---- Material shown
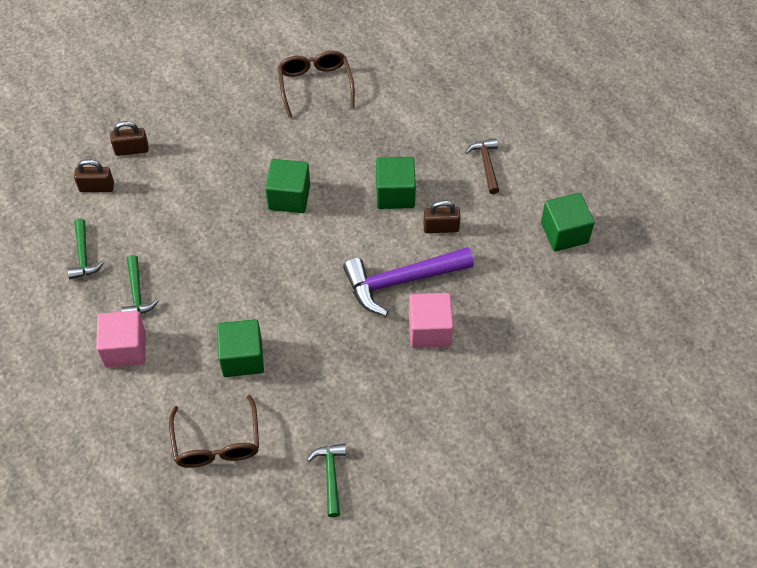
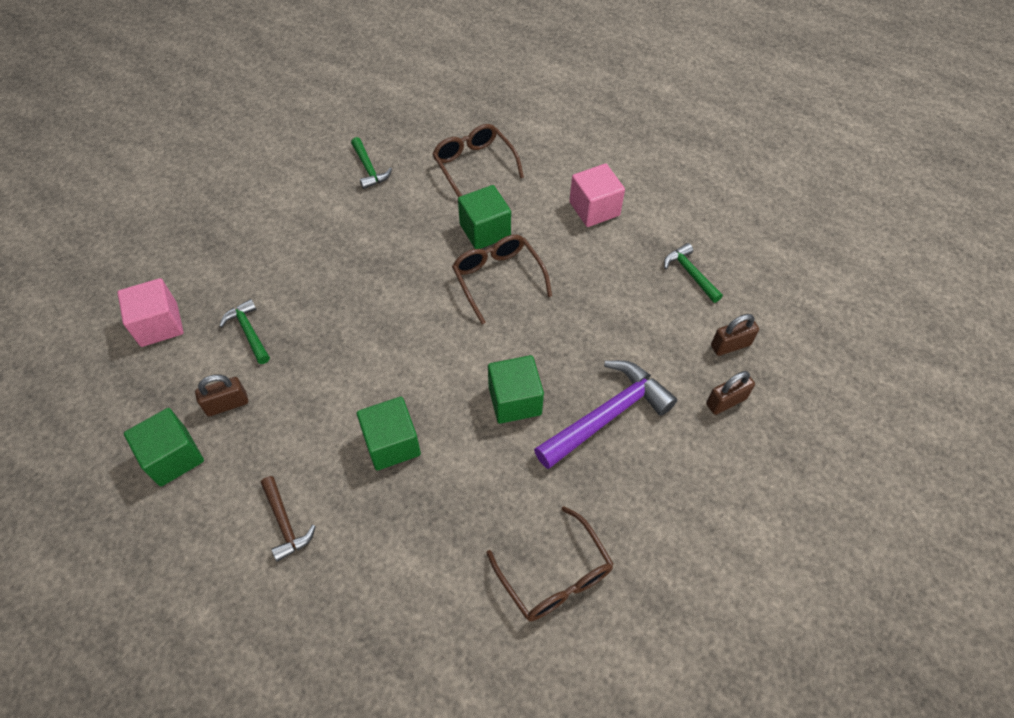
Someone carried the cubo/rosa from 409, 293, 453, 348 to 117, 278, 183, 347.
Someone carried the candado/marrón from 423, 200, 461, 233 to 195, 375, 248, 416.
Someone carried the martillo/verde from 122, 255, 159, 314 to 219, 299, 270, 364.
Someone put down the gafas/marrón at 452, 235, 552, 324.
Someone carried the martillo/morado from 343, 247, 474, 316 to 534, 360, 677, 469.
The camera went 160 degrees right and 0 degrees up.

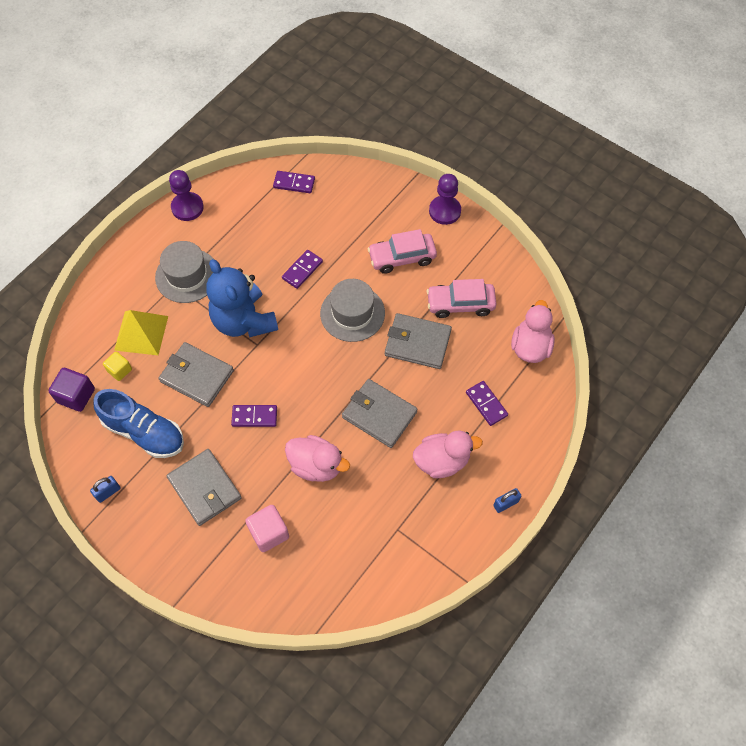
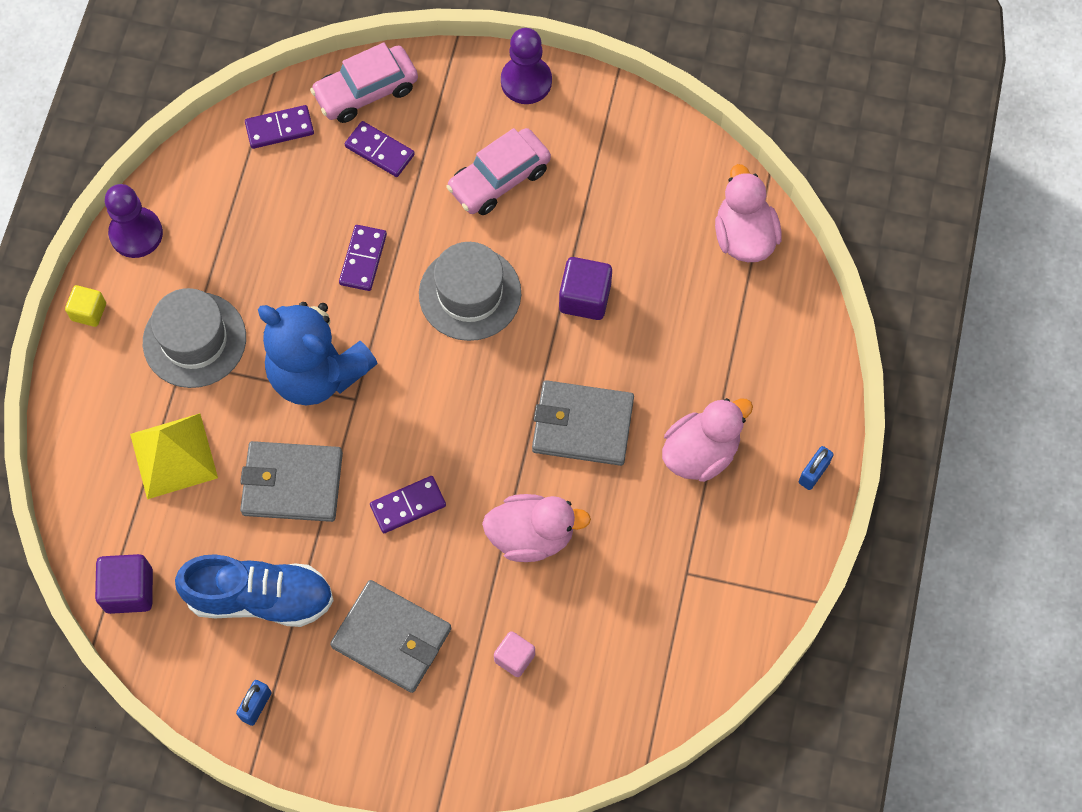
Someone carried the cubo/amarillo from 103, 352, 132, 381 to 65, 285, 106, 327.
Someone carried the coche/rosa from 426, 279, 497, 318 to 310, 42, 418, 123.
Someone carried the ficha de dominó/morado from 466, 381, 508, 426 to 345, 121, 415, 177.
Someone scaled the cubo/rosa at 245, 505, 289, 552 by 0.65.
Someone swapped the cartera/gris at 385, 313, 452, 369 for the cubo/morado at 559, 257, 612, 320.
The camera went 25 degrees left and 5 degrees up.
--------
#### Task instructions
Write out the records exactly. Do not carry the pictures over.

#### Problem solution
Someone carried the cubo/rosa from 409, 293, 453, 348 to 117, 278, 183, 347.
Someone carried the candado/marrón from 423, 200, 461, 233 to 195, 375, 248, 416.
Someone carried the martillo/verde from 122, 255, 159, 314 to 219, 299, 270, 364.
Someone put down the gafas/marrón at 452, 235, 552, 324.
Someone carried the martillo/morado from 343, 247, 474, 316 to 534, 360, 677, 469.
The camera went 160 degrees right and 0 degrees up.

Someone carried the cubo/amarillo from 103, 352, 132, 381 to 65, 285, 106, 327.
Someone carried the coche/rosa from 426, 279, 497, 318 to 310, 42, 418, 123.
Someone carried the ficha de dominó/morado from 466, 381, 508, 426 to 345, 121, 415, 177.
Someone scaled the cubo/rosa at 245, 505, 289, 552 by 0.65.
Someone swapped the cartera/gris at 385, 313, 452, 369 for the cubo/morado at 559, 257, 612, 320.
The camera went 25 degrees left and 5 degrees up.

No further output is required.